Work instruction
Could you copy exactly the lines from the one containing "TFT1 pin DC: 9 -> 12" through the last line of the records below, leaving out any pictures?

Working data

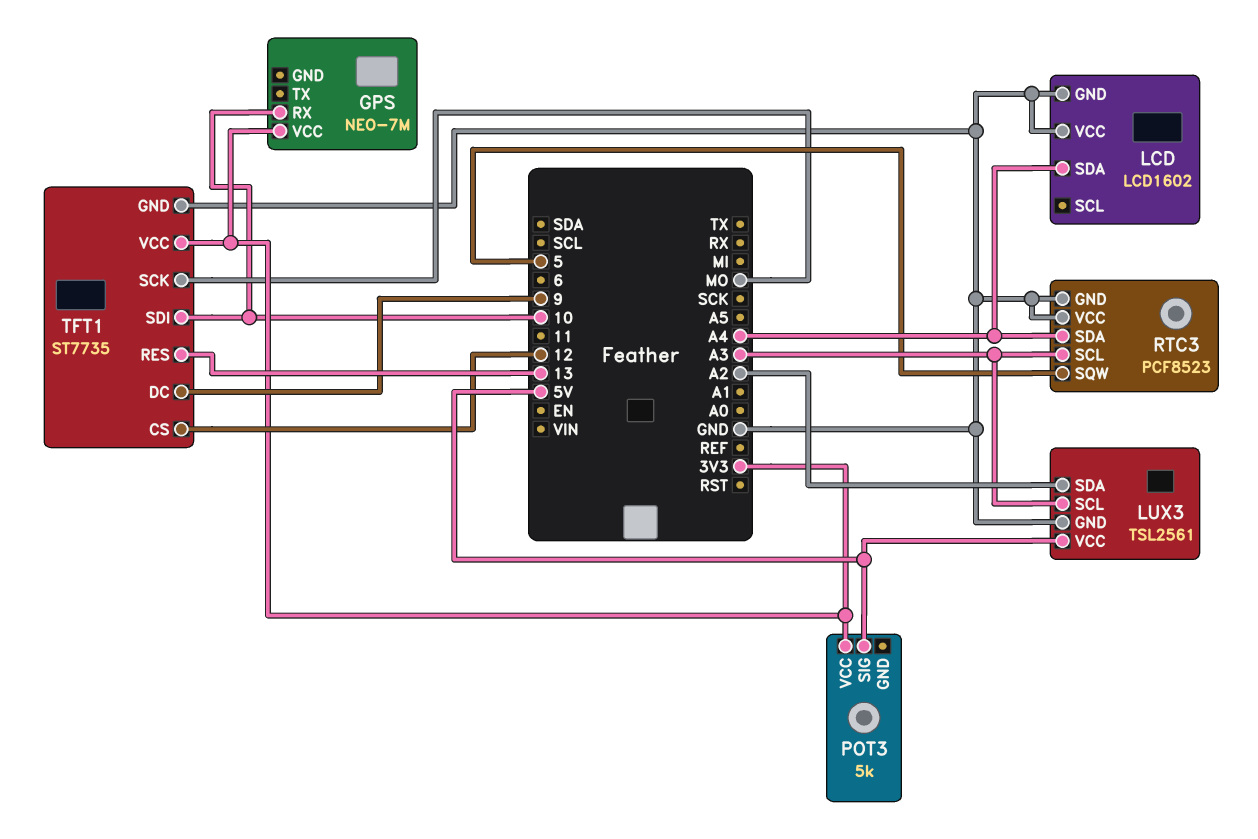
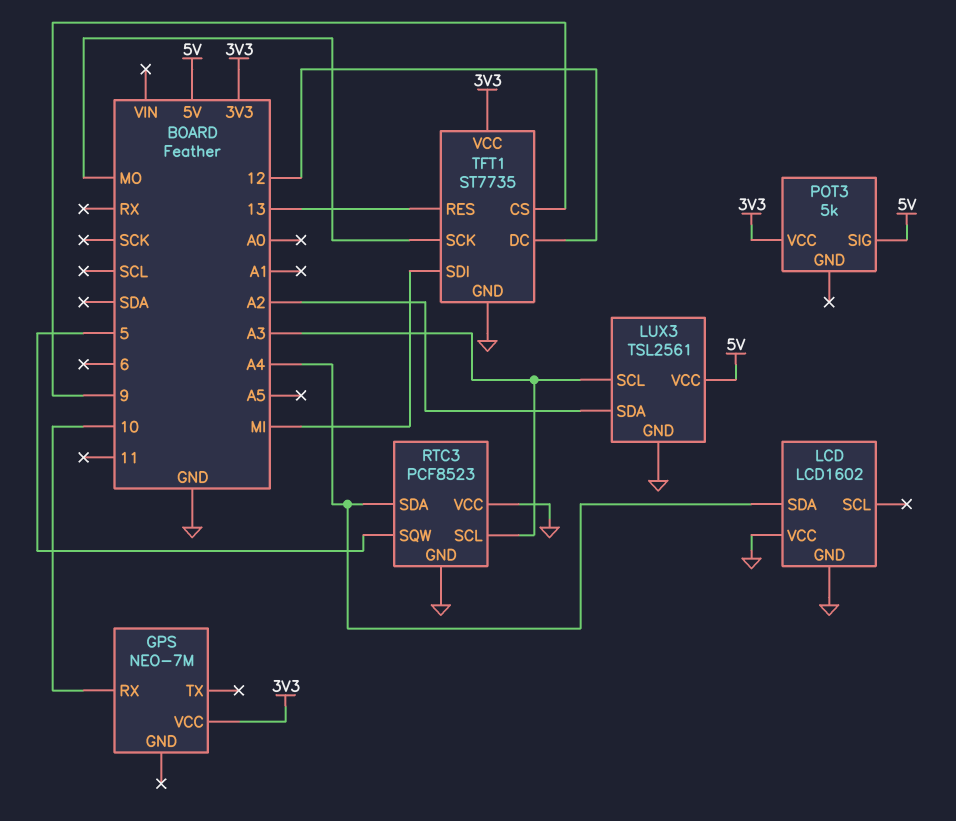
TFT1 pin CS: 12 -> 9
TFT1 pin DC: 9 -> 12
TFT1 pin SDI: 10 -> MI

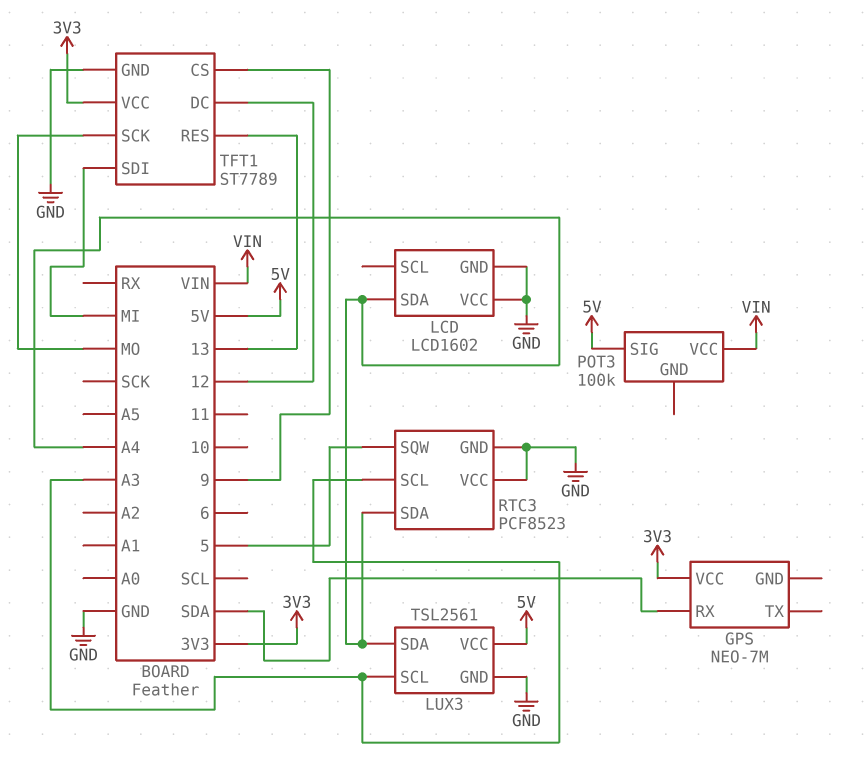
GPS pin RX: 10 -> SDA
LUX3 pin SDA: A2 -> A4
POT3: 5k -> 100k
POT3 pin VCC: 3V3 -> VIN
TFT1: ST7735 -> ST7789

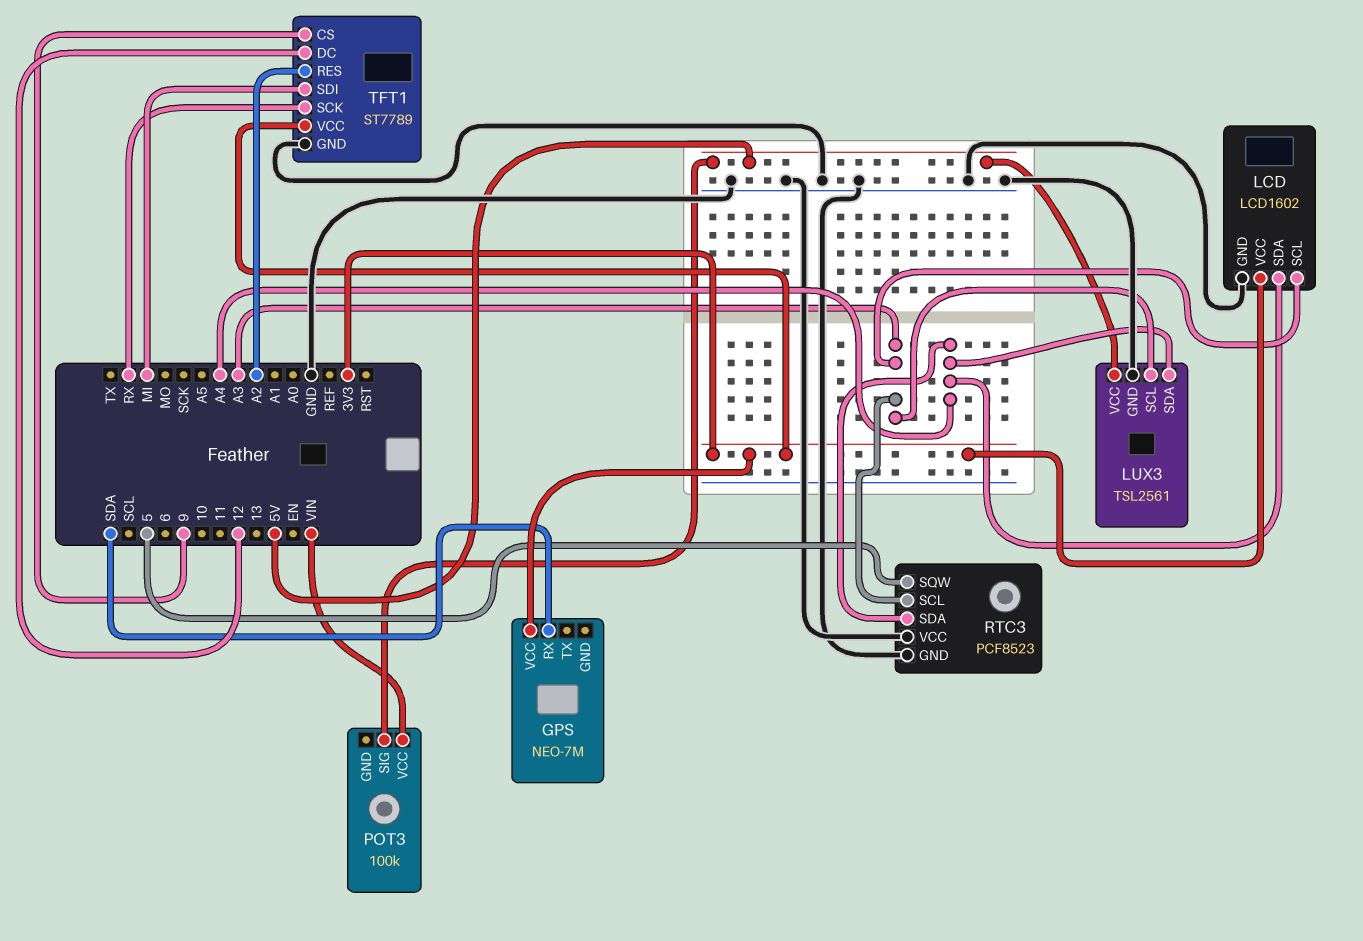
LCD pin SCL: none -> A3
LCD pin VCC: GND -> 3V3
TFT1 pin RES: 13 -> A2
TFT1 pin SCK: MO -> RX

Response to the exercise
TFT1 pin DC: 9 -> 12
TFT1 pin SDI: 10 -> MI

GPS pin RX: 10 -> SDA
LUX3 pin SDA: A2 -> A4
POT3: 5k -> 100k
POT3 pin VCC: 3V3 -> VIN
TFT1: ST7735 -> ST7789

LCD pin SCL: none -> A3
LCD pin VCC: GND -> 3V3
TFT1 pin RES: 13 -> A2
TFT1 pin SCK: MO -> RX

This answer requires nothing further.